### TRY IT
The required result is every line of the records that includes "none".

### PROVIDED DATA
%%
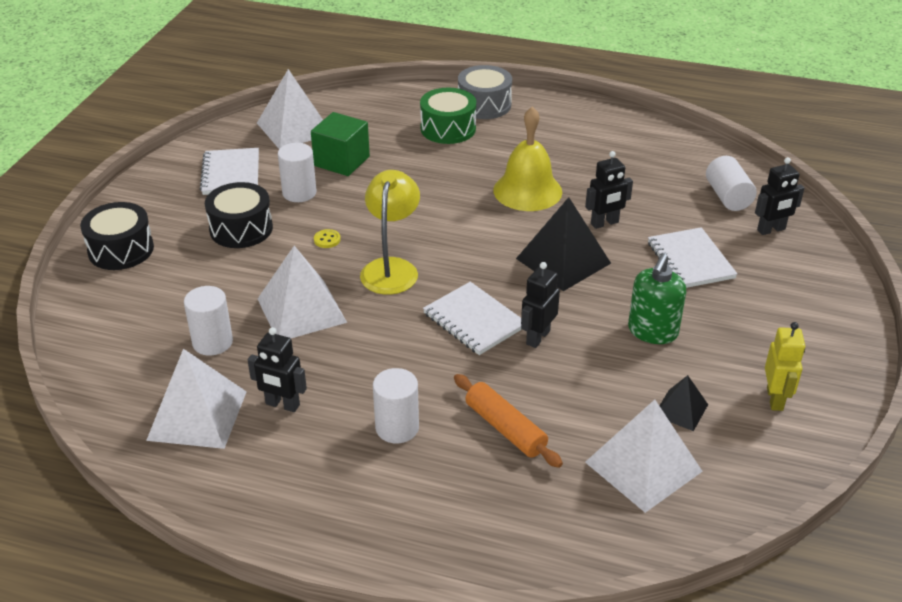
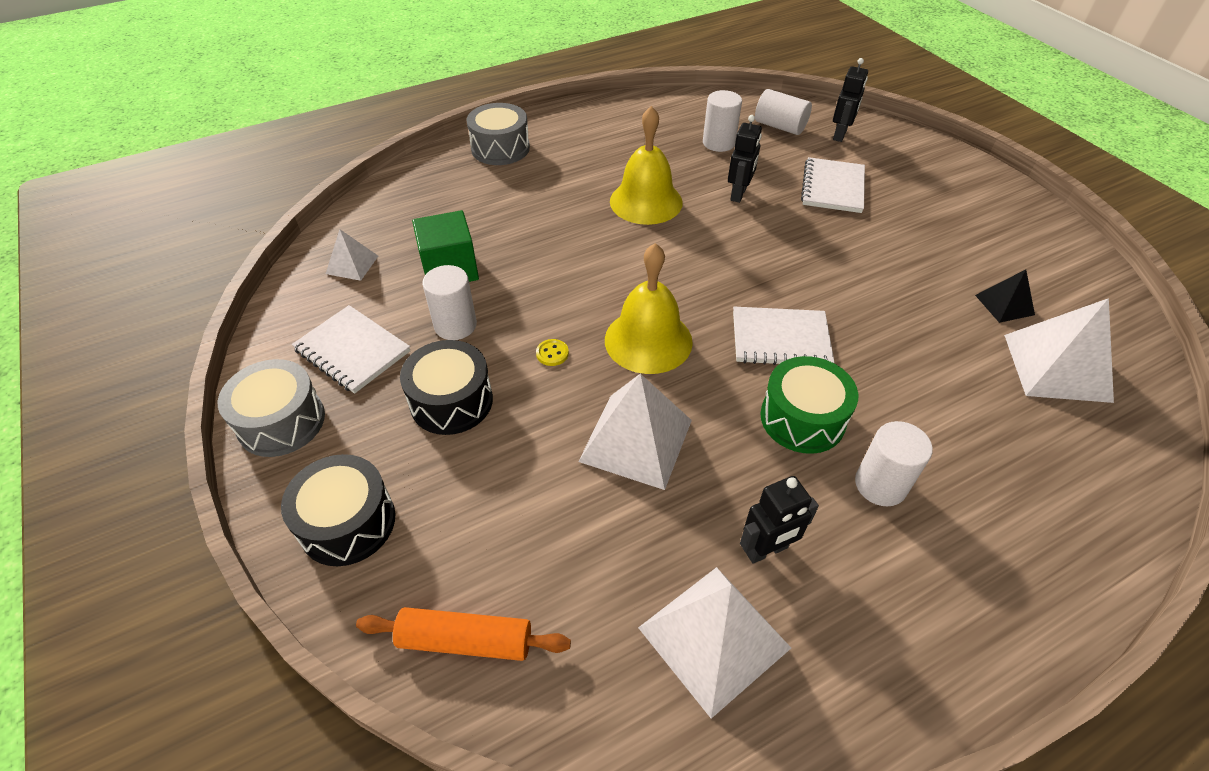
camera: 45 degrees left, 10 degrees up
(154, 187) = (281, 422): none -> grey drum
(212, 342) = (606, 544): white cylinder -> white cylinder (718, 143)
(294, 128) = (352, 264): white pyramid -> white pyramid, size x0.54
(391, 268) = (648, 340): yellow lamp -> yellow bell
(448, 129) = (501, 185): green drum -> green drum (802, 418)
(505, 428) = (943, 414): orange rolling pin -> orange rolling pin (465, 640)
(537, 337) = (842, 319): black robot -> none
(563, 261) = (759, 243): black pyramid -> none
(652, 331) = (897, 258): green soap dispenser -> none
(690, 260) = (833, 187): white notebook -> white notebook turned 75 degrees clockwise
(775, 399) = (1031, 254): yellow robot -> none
%%
### WRITTEN SOLUTION
(154, 187) = (281, 422): none -> grey drum
(537, 337) = (842, 319): black robot -> none
(563, 261) = (759, 243): black pyramid -> none
(652, 331) = (897, 258): green soap dispenser -> none
(775, 399) = (1031, 254): yellow robot -> none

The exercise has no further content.